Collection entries
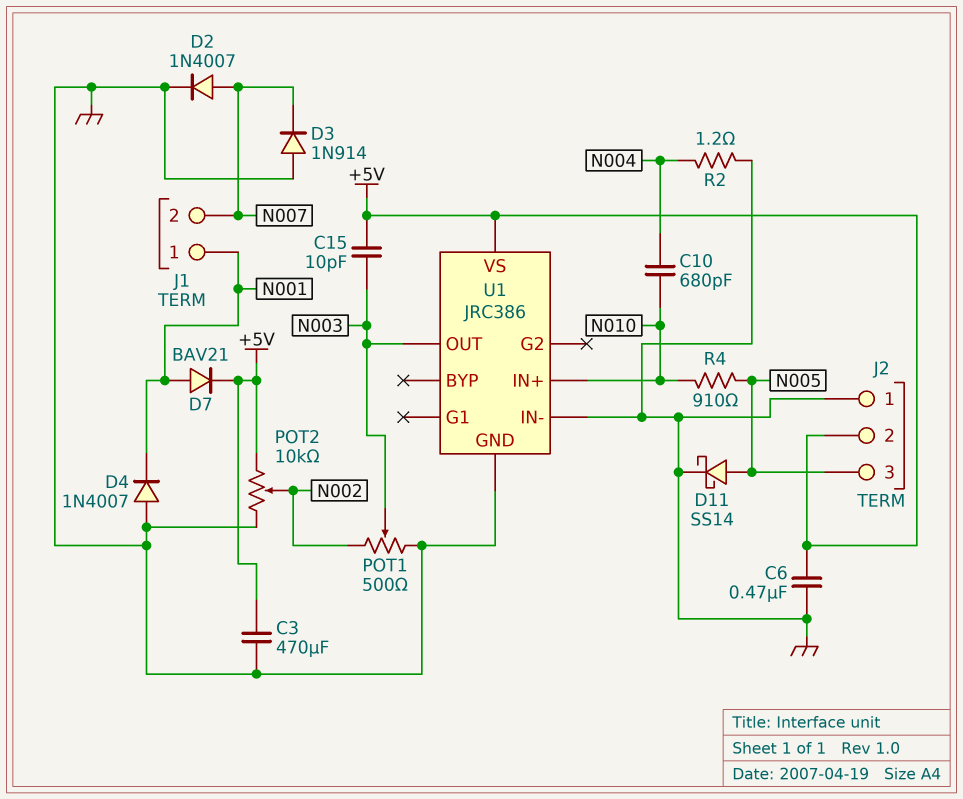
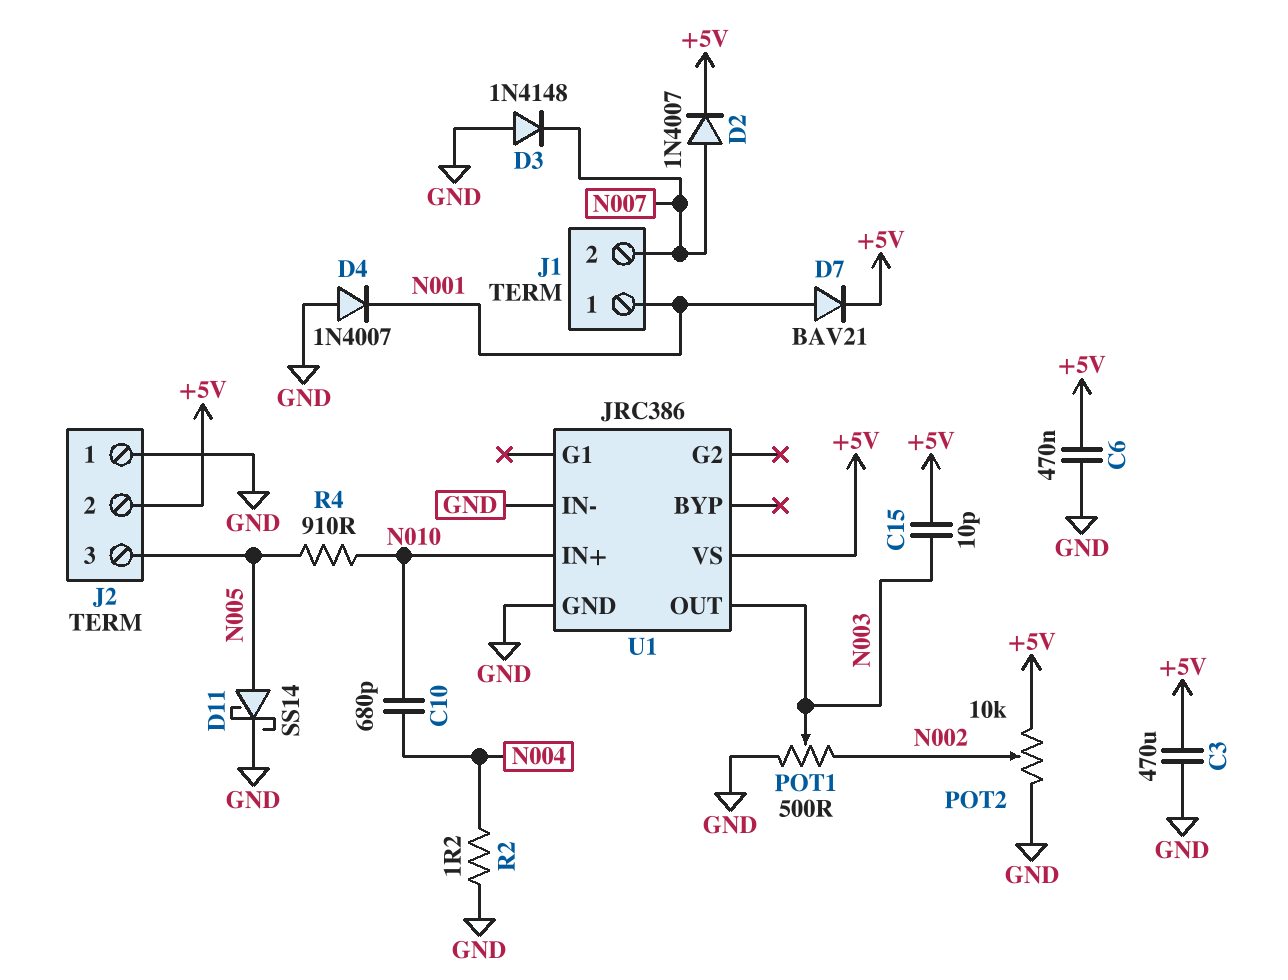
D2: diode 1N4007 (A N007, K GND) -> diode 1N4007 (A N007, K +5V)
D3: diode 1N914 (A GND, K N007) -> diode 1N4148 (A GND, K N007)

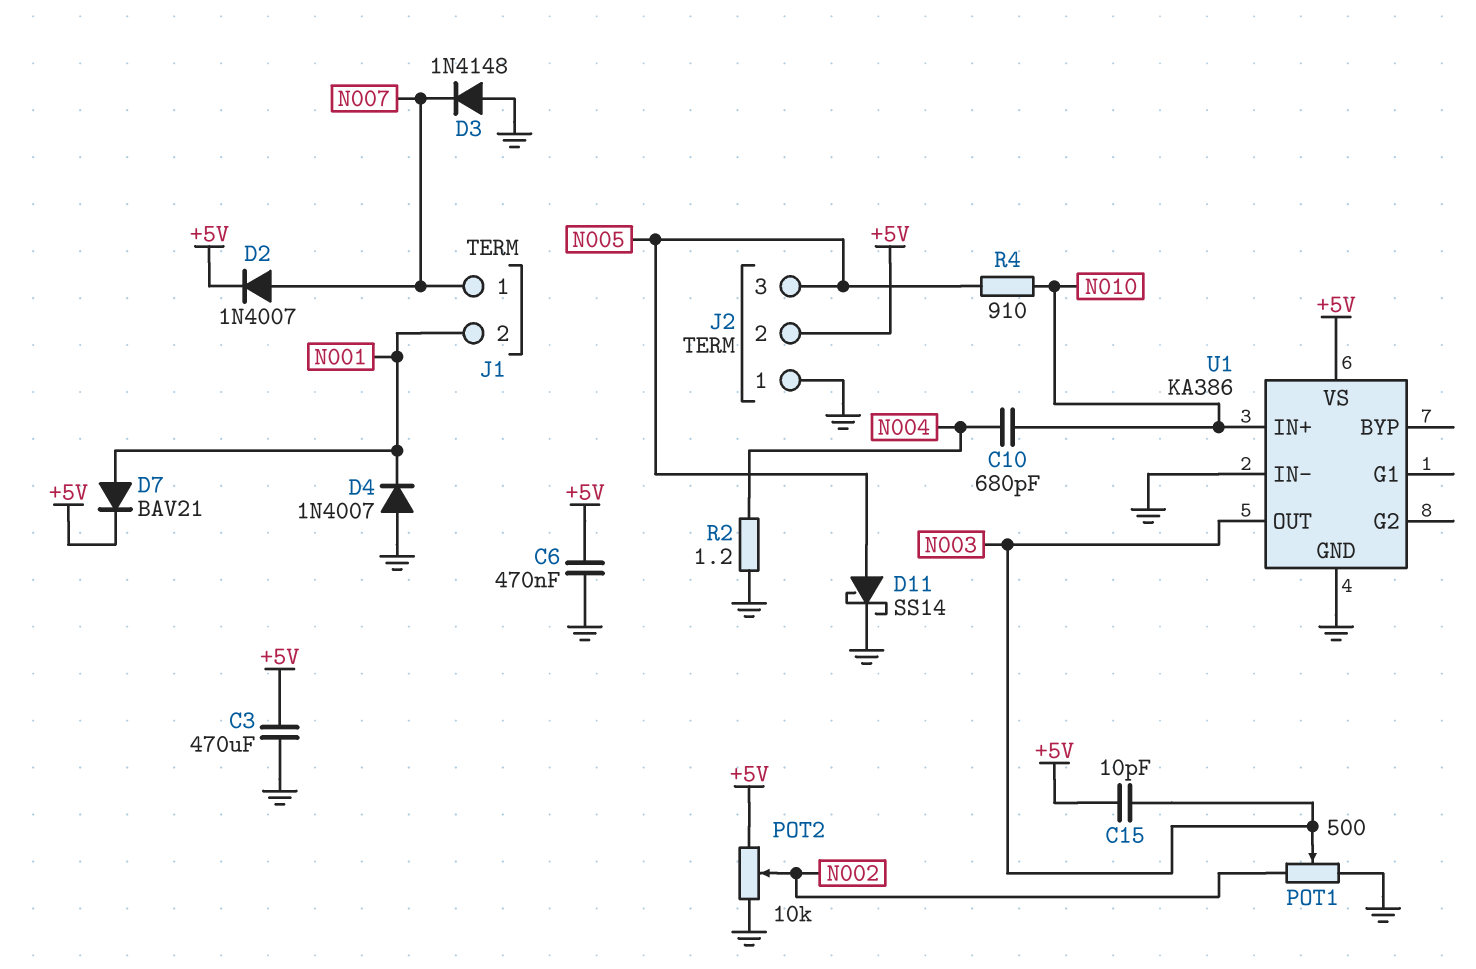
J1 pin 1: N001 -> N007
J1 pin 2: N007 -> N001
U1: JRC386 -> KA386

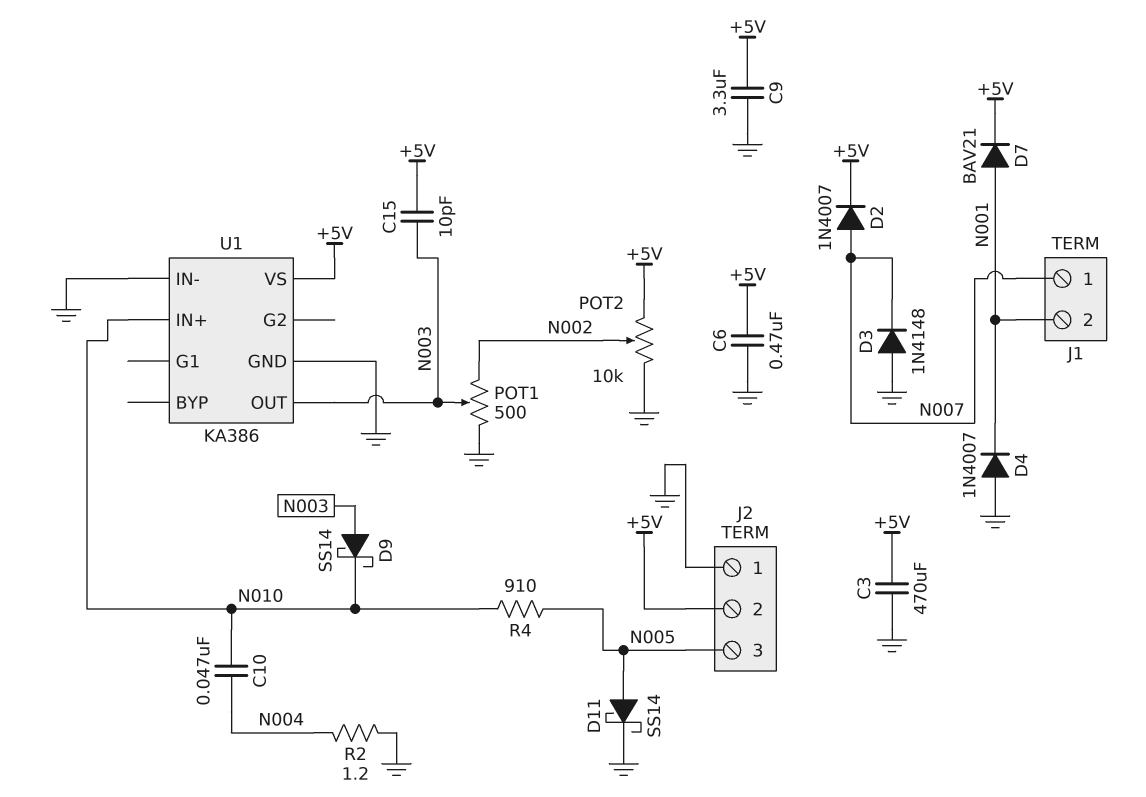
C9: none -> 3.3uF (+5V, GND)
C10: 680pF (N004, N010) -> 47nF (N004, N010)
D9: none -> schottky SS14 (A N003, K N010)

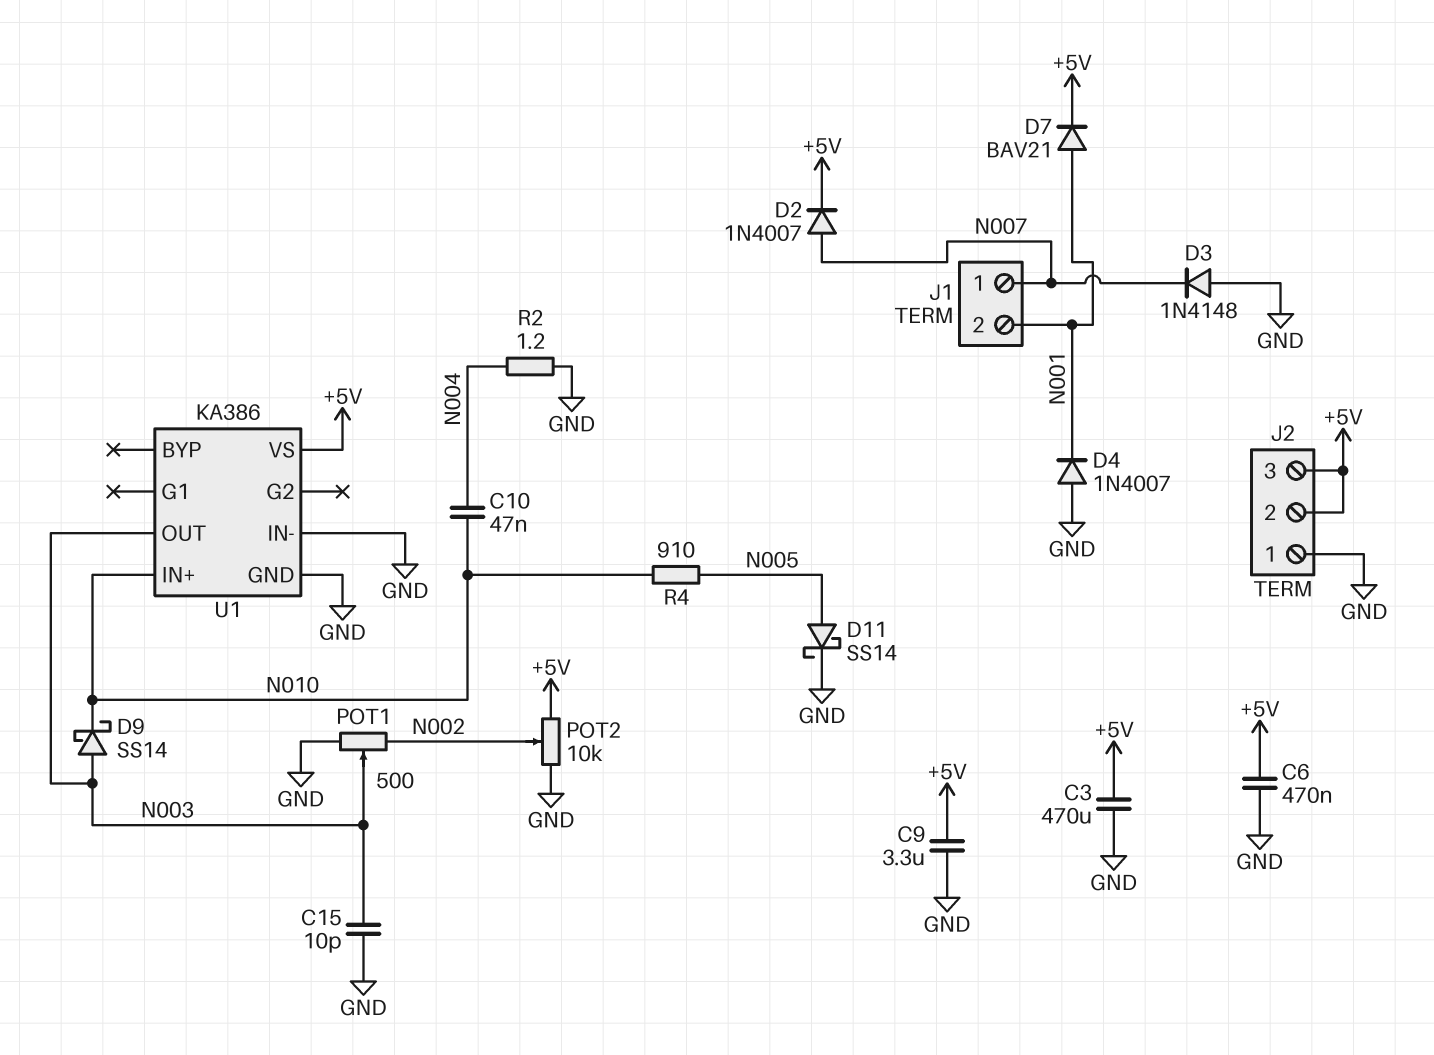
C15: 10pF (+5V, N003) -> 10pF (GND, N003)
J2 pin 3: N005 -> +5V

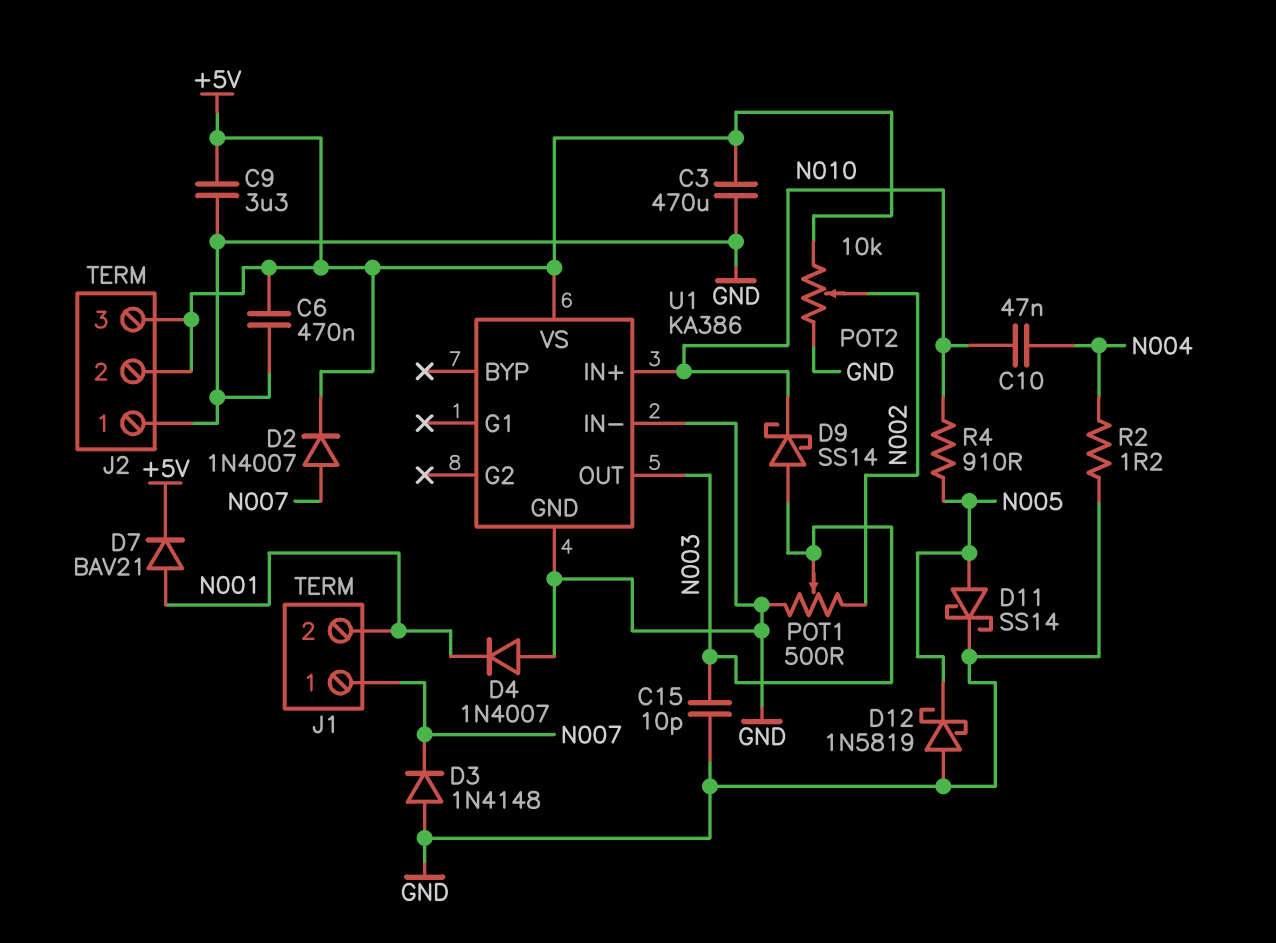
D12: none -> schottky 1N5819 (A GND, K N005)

■ GOAL OF THE EXERCISE
The word to find is "diode". Copy every line of the records that holds it.

■ FINISHED TASK
D2: diode 1N4007 (A N007, K GND) -> diode 1N4007 (A N007, K +5V)
D3: diode 1N914 (A GND, K N007) -> diode 1N4148 (A GND, K N007)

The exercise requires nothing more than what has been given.